EXTRACTED INFORMATION:
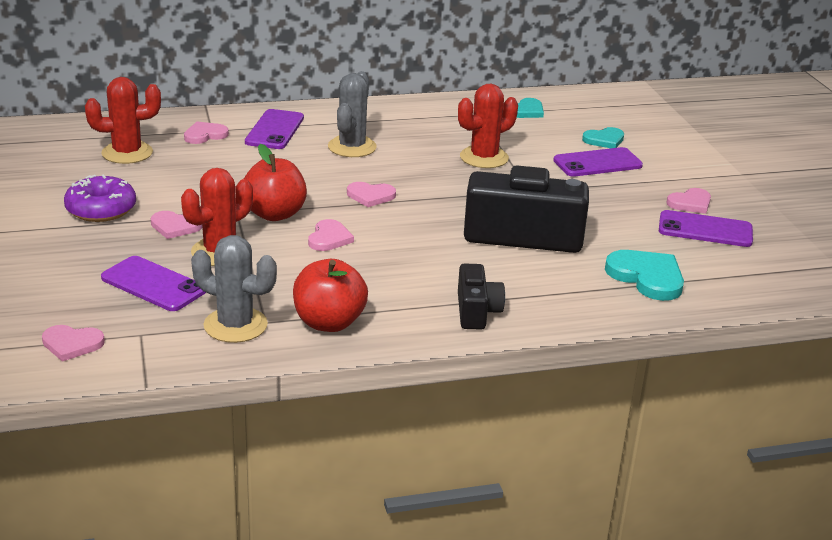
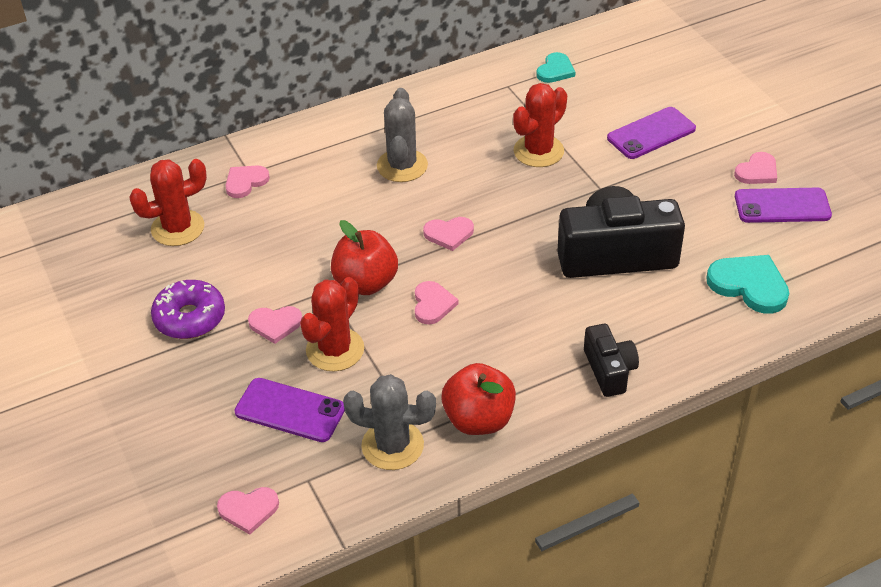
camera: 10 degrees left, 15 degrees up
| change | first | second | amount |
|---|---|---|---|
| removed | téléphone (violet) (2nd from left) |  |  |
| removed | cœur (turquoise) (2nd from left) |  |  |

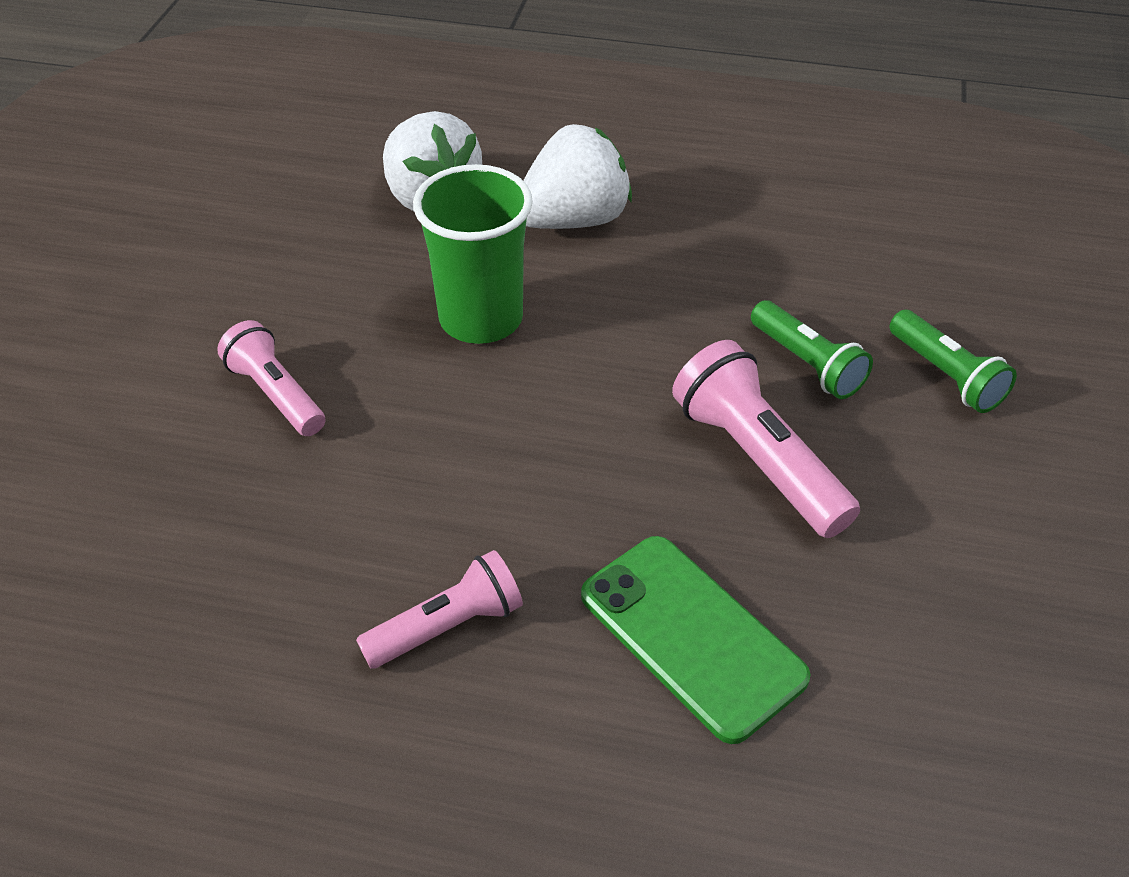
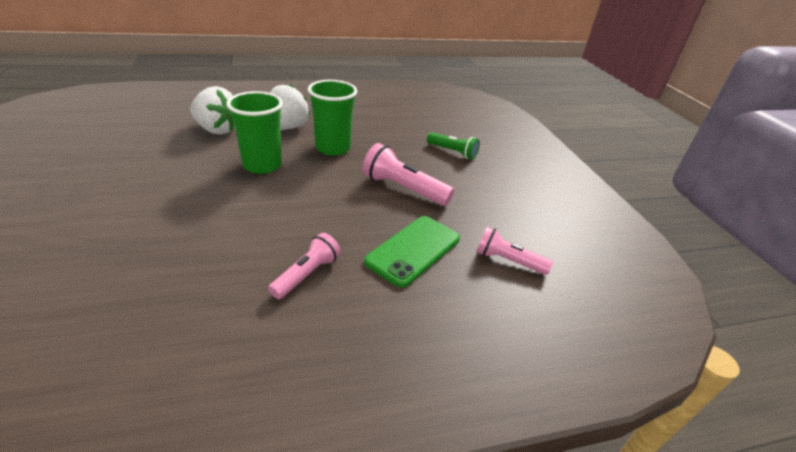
camera: 30 degrees left, 10 degrees down
| change | first | second | amount |
|---|---|---|---|
| moved | lampe de poche (rose) (1st from left in the first image) | lampe de poche (rose) (3rd from left) |  |
| turned | téléphone (vert) |  | 75 degrees counterclockwise |
| removed | lampe de poche (vert) (1st from left) |  |  |
| added |  | gobelet (vert) (2nd from left) |  |

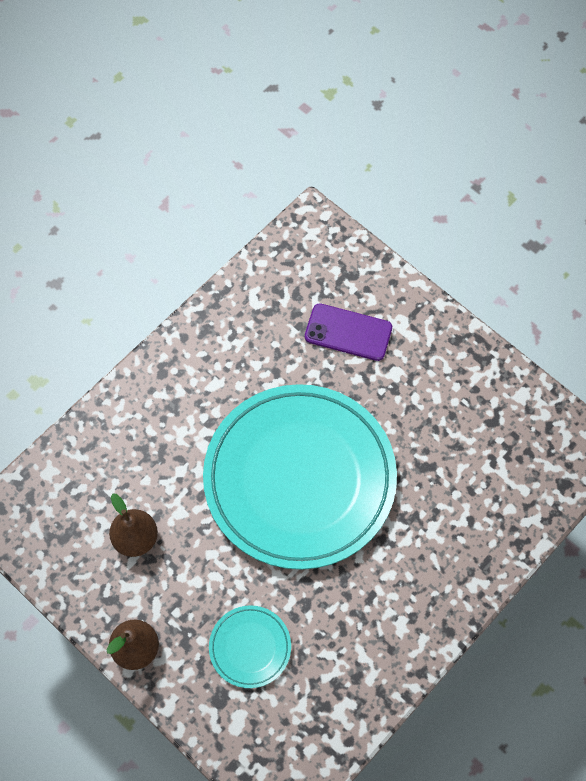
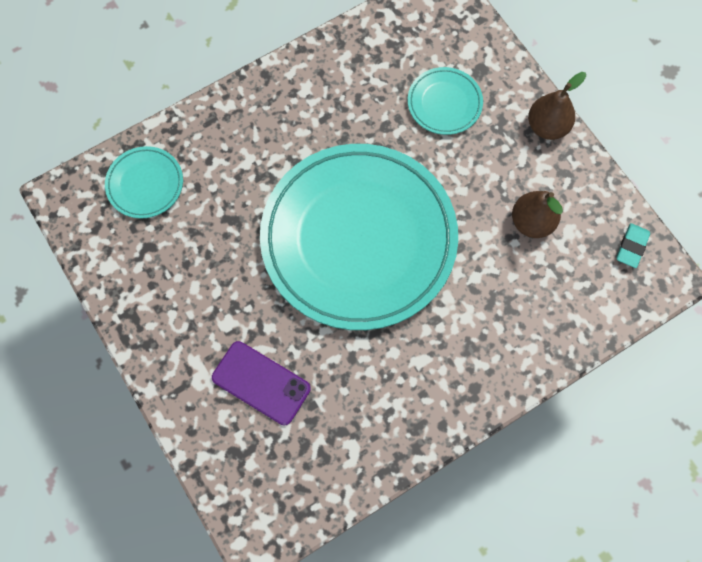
camera: 165 degrees left, 5 degrees up
| change | first | second | amount |
|---|---|---|---|
| added |  | assiette (turquoise) (1st from left) |  |
| added |  | gomme (turquoise) |  |

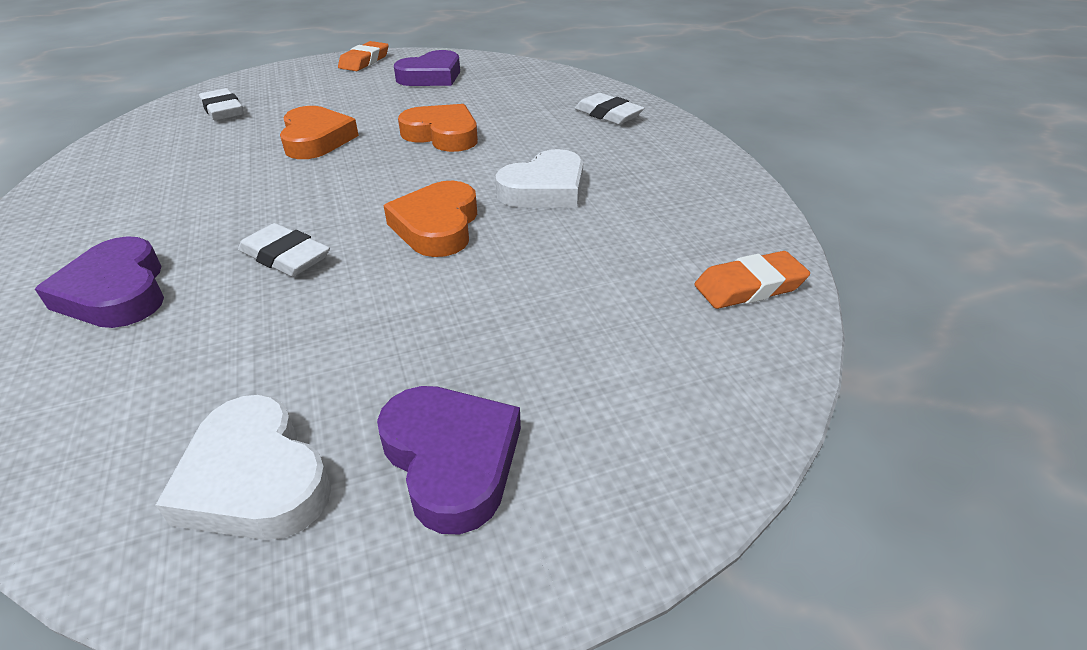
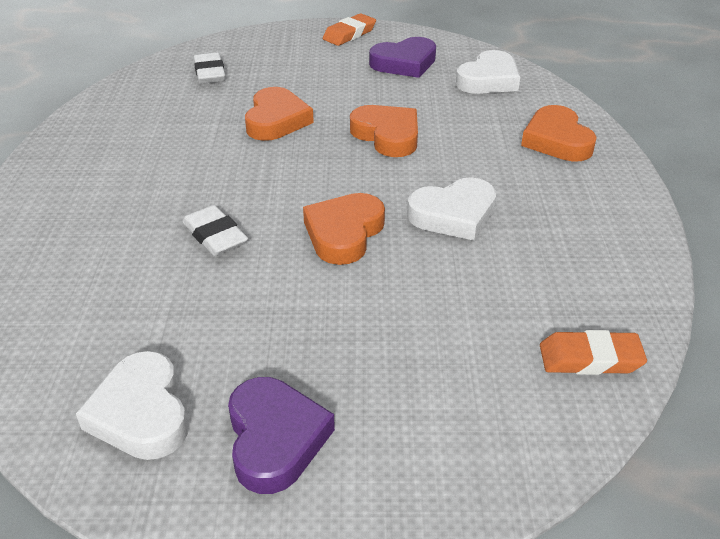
camera: 20 degrees right, 0 degrees up
| change | first | second | amount |
|---|---|---|---|
| removed | cœur (violet) (1st from left) |  |  |
| replaced | gomme (blanc) (3rd from left) | cœur (orange) (4th from left) |  |
| added |  | cœur (blanc) (3rd from left) |  |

DIRECTIONS FOR THIS TASK:
Say only the number of lines of the data above in which the string "gomme" occurs.

YOUR SOLUTION:
2